**** Data to examine ****

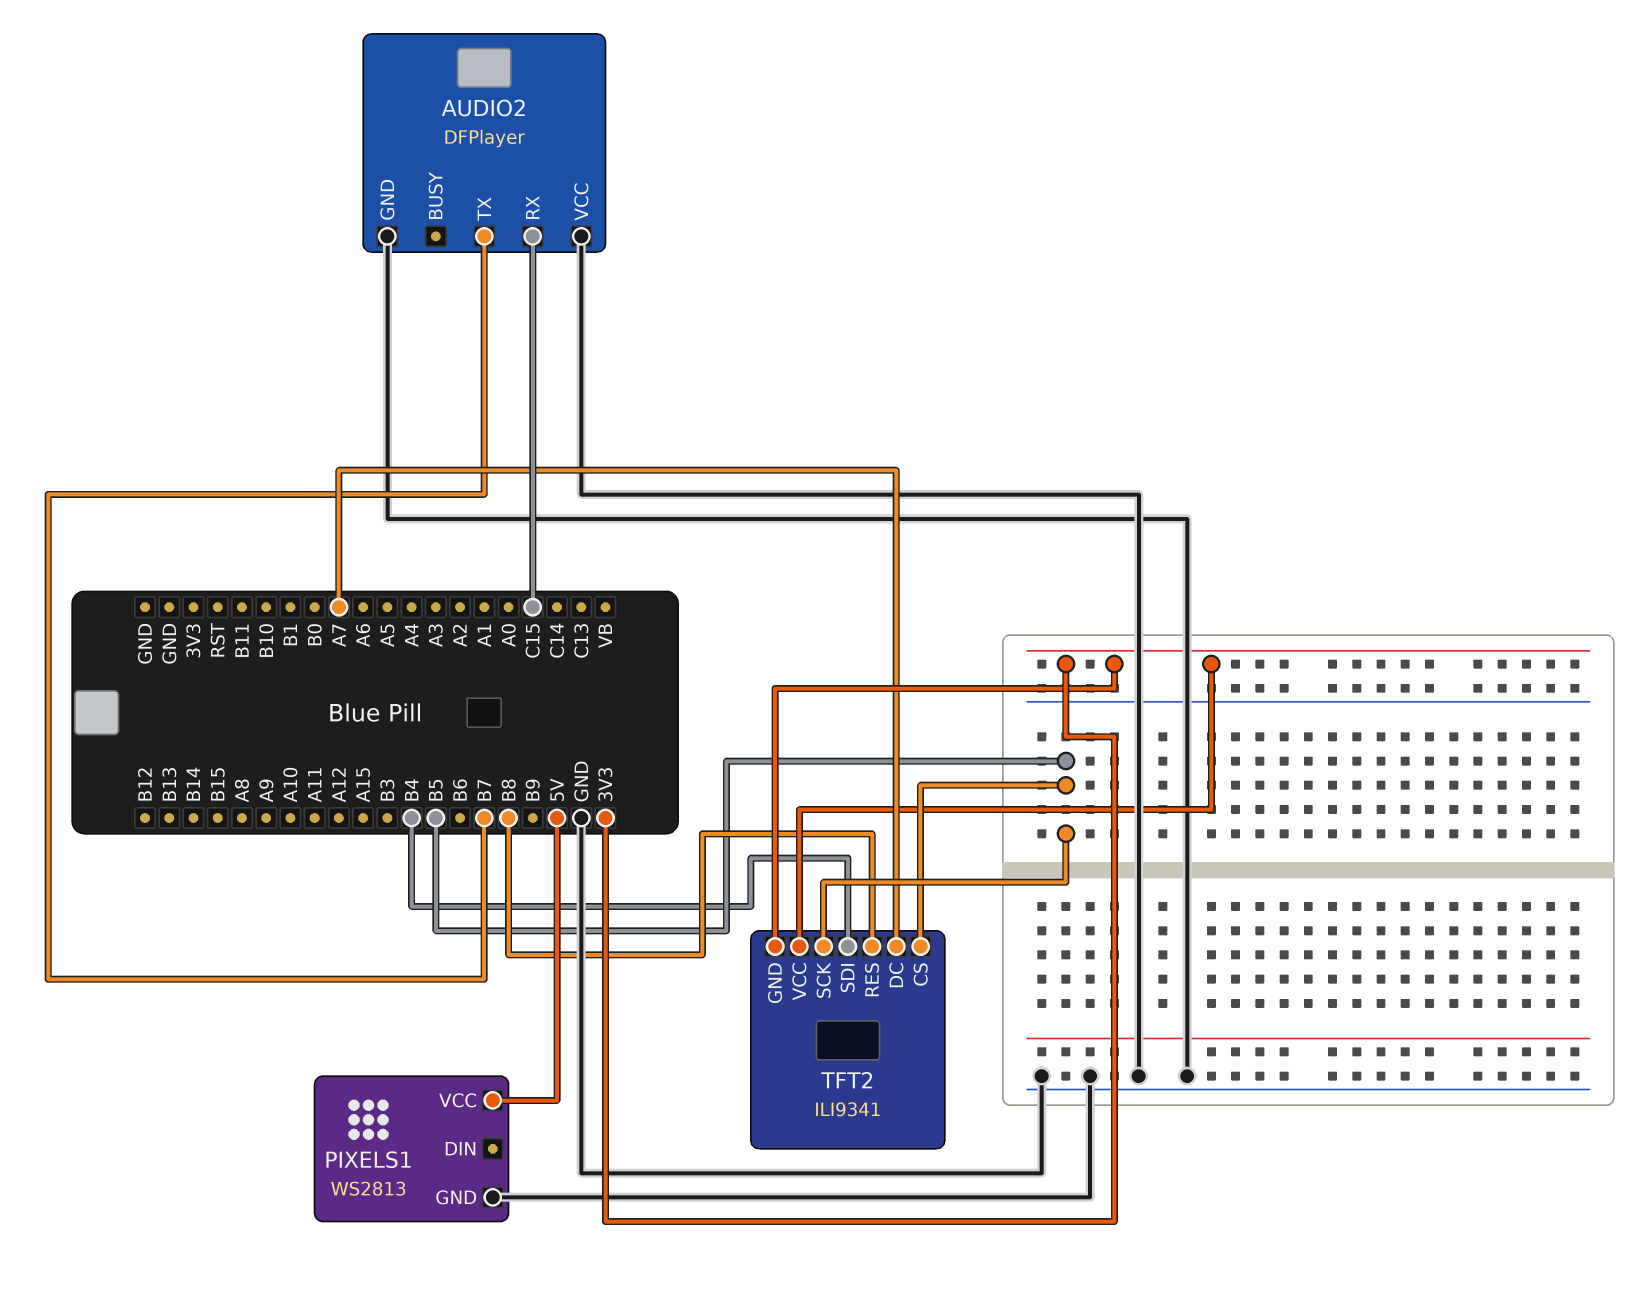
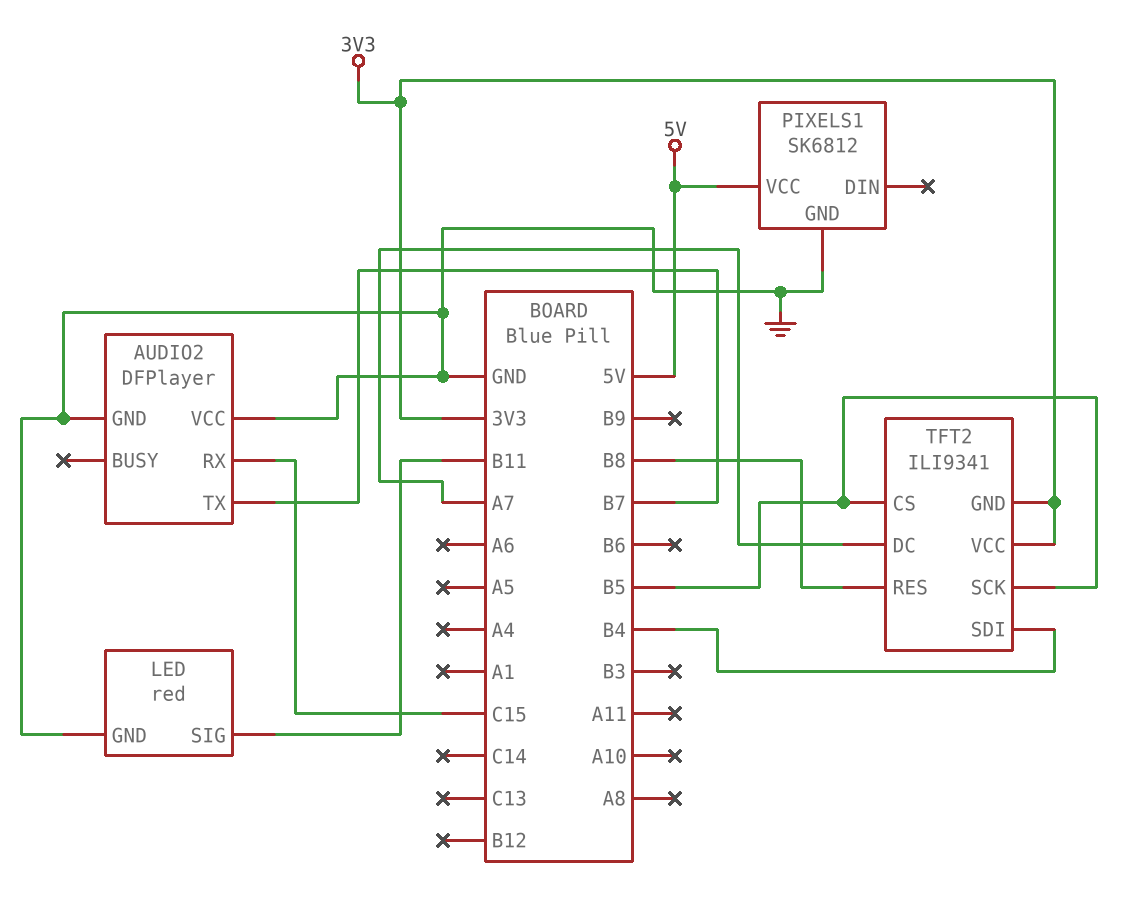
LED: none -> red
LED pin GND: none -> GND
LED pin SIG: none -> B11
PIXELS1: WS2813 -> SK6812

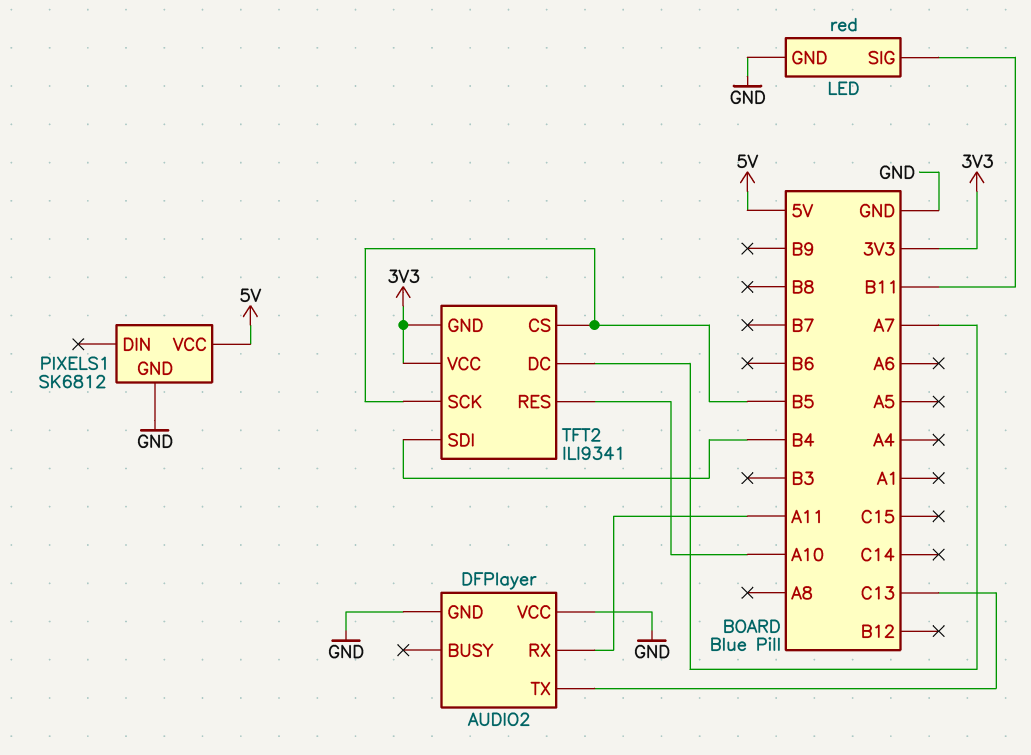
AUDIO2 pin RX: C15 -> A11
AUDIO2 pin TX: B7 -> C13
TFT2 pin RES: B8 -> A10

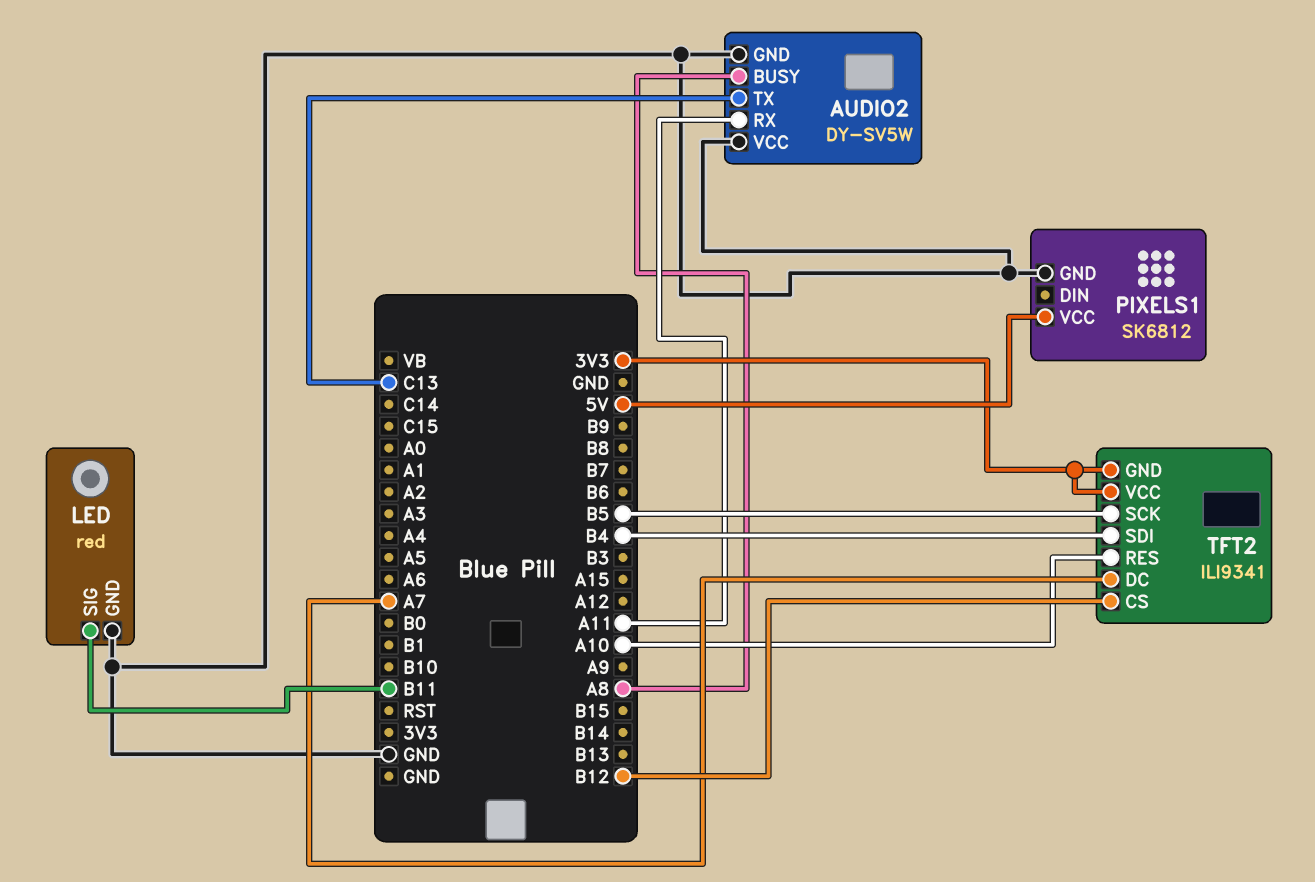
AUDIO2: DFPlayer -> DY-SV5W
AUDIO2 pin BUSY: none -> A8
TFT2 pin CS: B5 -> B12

****

> [About this task]
Report only the number of lines in the data above that contain "none".

> [The answer]
4